What the exercise asks —
Copy out every line of the items below that contains the string "Humdrum", counting only matches with the same uppercase and lowercase letters.

-- start Provided data --

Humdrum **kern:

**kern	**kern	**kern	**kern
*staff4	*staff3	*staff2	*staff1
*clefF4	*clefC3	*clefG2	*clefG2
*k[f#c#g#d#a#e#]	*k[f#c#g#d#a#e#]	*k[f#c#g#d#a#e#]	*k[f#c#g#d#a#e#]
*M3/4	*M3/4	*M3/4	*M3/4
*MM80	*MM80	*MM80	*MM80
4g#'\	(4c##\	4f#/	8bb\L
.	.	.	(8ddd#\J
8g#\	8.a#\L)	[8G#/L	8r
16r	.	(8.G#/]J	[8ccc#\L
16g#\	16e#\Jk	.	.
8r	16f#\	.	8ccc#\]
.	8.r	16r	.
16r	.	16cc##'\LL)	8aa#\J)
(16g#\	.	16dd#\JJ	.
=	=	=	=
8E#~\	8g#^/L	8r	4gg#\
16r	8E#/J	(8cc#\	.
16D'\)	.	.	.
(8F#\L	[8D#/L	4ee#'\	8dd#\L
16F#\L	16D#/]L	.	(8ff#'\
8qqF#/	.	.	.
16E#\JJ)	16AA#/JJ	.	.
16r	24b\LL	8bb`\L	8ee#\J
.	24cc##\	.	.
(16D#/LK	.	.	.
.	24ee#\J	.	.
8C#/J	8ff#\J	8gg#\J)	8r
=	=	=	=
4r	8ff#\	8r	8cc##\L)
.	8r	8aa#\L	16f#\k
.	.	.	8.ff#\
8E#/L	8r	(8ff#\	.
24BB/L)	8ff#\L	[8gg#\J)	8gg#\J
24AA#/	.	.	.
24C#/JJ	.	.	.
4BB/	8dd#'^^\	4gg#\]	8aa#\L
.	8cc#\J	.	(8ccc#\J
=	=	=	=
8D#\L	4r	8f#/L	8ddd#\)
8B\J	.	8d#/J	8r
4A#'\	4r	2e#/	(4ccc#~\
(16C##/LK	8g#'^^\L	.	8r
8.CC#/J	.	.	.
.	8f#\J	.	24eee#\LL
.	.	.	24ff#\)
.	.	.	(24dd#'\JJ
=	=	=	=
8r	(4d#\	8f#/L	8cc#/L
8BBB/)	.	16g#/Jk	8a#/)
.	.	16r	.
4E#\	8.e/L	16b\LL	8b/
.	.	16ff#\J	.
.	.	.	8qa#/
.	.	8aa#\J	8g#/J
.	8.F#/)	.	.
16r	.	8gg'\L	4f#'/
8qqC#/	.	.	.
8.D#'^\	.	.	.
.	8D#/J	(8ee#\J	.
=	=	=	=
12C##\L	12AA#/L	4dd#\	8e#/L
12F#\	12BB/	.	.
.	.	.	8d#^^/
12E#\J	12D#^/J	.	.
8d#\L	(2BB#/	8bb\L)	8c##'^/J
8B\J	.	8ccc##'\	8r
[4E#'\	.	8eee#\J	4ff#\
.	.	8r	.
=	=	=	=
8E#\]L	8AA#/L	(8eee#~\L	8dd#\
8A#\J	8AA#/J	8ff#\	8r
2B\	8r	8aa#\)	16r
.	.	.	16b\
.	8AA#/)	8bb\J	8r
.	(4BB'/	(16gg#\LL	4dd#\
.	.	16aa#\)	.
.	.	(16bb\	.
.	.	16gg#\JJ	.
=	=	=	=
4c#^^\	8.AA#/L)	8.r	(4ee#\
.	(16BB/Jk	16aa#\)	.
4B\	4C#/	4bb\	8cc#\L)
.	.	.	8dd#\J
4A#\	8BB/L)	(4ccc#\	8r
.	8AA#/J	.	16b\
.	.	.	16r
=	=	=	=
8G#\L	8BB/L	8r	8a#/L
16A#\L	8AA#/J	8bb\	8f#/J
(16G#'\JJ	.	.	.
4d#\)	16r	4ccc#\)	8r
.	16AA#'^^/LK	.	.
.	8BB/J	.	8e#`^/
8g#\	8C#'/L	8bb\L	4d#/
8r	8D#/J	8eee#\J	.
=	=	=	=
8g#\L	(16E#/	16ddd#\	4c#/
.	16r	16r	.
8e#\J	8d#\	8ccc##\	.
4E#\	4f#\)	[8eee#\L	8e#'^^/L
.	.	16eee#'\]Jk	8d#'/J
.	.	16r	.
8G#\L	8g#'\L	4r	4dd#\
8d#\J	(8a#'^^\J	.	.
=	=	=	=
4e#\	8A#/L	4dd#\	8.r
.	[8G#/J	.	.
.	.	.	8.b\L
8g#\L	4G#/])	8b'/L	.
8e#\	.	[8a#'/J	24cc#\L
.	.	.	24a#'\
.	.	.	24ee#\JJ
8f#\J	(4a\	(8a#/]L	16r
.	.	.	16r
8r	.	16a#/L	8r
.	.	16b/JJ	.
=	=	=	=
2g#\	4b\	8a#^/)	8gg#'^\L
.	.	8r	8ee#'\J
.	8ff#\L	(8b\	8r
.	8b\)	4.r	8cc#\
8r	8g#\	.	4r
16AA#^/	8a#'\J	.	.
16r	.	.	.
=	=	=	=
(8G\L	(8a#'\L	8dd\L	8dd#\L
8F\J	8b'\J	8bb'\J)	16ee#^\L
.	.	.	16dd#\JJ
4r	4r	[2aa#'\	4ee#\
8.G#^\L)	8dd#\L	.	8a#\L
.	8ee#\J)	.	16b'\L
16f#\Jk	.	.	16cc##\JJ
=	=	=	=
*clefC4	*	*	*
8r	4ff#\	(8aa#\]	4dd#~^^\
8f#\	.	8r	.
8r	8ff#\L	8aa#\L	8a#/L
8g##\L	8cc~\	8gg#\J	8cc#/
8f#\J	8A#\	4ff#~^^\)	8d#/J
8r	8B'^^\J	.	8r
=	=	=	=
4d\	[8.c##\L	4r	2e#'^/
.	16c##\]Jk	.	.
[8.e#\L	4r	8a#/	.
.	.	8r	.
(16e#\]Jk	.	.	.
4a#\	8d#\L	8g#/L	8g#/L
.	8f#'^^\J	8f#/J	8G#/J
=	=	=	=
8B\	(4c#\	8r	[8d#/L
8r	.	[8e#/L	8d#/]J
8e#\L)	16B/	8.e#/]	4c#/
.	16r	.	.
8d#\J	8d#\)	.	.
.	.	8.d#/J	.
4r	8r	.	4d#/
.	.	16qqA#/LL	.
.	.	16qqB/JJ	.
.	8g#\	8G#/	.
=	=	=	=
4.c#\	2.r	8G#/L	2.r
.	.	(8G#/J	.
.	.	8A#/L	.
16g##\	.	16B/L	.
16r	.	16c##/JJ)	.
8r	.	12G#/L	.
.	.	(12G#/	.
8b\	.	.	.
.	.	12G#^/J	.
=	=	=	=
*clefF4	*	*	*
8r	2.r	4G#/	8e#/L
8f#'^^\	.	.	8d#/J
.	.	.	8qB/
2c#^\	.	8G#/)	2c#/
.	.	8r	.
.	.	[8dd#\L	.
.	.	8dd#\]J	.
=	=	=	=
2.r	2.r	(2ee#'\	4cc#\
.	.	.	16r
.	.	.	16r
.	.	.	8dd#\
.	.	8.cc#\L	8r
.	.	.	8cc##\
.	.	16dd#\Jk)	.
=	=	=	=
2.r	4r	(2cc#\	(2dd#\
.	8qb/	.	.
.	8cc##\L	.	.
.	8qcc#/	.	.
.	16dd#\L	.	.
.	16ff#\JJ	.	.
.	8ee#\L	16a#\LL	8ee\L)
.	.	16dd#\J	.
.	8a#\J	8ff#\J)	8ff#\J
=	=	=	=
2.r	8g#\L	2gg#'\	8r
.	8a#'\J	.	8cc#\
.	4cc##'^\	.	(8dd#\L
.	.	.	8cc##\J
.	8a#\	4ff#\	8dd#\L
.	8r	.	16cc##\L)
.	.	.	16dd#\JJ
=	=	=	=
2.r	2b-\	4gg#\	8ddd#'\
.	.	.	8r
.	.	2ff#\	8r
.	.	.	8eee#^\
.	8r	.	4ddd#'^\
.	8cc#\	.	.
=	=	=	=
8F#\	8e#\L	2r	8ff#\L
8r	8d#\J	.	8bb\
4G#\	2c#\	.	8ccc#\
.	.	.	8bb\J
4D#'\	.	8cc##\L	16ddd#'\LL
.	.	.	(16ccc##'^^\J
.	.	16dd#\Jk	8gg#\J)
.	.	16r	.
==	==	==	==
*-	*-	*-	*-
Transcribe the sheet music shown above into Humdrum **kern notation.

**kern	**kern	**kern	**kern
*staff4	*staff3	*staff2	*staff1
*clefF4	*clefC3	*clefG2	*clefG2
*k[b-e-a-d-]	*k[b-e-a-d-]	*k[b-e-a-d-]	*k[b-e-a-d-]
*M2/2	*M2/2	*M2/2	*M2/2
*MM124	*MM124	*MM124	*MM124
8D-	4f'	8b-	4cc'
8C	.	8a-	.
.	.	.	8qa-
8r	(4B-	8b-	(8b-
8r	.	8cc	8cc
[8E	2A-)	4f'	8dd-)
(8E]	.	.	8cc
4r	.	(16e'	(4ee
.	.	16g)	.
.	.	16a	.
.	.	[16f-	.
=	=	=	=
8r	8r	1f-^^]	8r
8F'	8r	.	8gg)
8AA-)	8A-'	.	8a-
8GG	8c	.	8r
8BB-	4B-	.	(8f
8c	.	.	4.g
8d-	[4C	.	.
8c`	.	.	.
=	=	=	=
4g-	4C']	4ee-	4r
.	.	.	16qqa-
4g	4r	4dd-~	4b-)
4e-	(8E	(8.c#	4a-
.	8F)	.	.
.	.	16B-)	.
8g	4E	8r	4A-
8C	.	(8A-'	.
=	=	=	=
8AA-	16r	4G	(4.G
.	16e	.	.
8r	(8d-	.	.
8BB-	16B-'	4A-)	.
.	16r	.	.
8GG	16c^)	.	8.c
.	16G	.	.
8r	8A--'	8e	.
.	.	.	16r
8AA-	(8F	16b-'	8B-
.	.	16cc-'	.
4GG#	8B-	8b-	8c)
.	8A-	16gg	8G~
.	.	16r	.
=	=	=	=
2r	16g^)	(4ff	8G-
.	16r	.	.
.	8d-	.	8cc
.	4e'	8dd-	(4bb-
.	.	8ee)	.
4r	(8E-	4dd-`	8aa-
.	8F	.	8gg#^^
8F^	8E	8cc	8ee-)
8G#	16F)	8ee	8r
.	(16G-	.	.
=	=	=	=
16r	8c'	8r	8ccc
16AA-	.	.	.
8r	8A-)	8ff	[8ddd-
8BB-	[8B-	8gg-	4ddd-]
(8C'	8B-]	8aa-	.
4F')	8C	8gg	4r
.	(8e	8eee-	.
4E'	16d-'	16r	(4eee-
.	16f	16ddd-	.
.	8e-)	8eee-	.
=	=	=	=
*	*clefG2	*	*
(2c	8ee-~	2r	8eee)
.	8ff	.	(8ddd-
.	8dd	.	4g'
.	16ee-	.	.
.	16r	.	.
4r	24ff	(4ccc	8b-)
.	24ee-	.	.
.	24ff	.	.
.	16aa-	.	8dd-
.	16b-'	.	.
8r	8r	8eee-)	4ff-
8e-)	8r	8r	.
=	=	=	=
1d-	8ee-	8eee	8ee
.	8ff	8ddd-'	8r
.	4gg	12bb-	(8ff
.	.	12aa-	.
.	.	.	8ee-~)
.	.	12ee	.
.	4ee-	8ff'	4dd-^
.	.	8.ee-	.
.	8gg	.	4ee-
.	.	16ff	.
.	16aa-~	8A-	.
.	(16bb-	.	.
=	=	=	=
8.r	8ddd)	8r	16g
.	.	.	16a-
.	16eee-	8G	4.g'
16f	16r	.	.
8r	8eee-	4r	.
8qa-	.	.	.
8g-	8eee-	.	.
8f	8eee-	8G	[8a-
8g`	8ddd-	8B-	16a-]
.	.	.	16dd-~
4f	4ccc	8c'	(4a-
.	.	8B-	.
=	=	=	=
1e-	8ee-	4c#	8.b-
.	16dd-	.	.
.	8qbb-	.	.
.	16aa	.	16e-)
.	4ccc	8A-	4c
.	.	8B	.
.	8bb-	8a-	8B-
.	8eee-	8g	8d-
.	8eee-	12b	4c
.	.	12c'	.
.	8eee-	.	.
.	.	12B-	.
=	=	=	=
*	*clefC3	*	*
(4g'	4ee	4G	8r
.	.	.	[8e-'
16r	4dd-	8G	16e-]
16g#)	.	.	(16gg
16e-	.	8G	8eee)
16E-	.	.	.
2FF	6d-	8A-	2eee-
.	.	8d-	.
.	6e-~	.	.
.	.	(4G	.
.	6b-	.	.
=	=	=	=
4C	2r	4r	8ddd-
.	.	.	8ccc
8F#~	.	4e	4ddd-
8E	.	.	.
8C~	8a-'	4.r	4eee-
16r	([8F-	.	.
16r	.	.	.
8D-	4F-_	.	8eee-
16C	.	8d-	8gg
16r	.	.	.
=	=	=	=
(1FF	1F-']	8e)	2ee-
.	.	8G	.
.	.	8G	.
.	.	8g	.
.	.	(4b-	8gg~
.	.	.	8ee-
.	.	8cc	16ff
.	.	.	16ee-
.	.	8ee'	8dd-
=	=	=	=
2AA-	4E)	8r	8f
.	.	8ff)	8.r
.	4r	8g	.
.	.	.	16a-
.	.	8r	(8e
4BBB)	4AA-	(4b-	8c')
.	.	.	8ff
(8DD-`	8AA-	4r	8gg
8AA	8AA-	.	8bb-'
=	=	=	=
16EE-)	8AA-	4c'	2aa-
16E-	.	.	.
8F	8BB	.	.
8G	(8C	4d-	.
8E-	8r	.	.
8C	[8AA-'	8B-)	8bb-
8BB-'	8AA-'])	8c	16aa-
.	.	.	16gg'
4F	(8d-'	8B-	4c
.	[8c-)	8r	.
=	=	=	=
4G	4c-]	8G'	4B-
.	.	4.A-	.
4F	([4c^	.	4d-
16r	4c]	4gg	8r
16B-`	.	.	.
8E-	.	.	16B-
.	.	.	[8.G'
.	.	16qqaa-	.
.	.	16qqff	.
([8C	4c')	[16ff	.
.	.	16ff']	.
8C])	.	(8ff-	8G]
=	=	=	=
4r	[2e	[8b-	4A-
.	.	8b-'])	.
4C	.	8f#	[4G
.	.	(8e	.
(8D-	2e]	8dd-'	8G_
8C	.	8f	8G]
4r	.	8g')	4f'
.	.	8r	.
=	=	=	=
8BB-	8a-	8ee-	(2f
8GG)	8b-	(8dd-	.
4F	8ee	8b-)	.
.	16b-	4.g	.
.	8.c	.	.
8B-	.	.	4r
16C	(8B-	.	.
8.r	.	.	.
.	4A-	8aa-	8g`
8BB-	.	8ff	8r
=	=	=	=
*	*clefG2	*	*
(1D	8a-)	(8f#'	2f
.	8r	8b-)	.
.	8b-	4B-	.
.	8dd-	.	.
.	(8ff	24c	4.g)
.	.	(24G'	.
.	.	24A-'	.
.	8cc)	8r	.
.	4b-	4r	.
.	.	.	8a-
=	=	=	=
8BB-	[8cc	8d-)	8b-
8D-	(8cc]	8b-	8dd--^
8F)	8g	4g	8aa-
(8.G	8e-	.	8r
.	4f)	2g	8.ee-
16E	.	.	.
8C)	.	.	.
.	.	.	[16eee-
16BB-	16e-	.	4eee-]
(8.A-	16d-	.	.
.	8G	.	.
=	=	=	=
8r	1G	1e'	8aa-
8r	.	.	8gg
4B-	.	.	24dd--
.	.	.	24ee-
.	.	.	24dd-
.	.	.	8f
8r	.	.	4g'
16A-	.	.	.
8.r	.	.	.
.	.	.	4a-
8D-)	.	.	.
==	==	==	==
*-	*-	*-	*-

-- end Provided data --

Exercise answer —
Humdrum **kern:
Transcribe the sheet music shown above into Humdrum **kern notation.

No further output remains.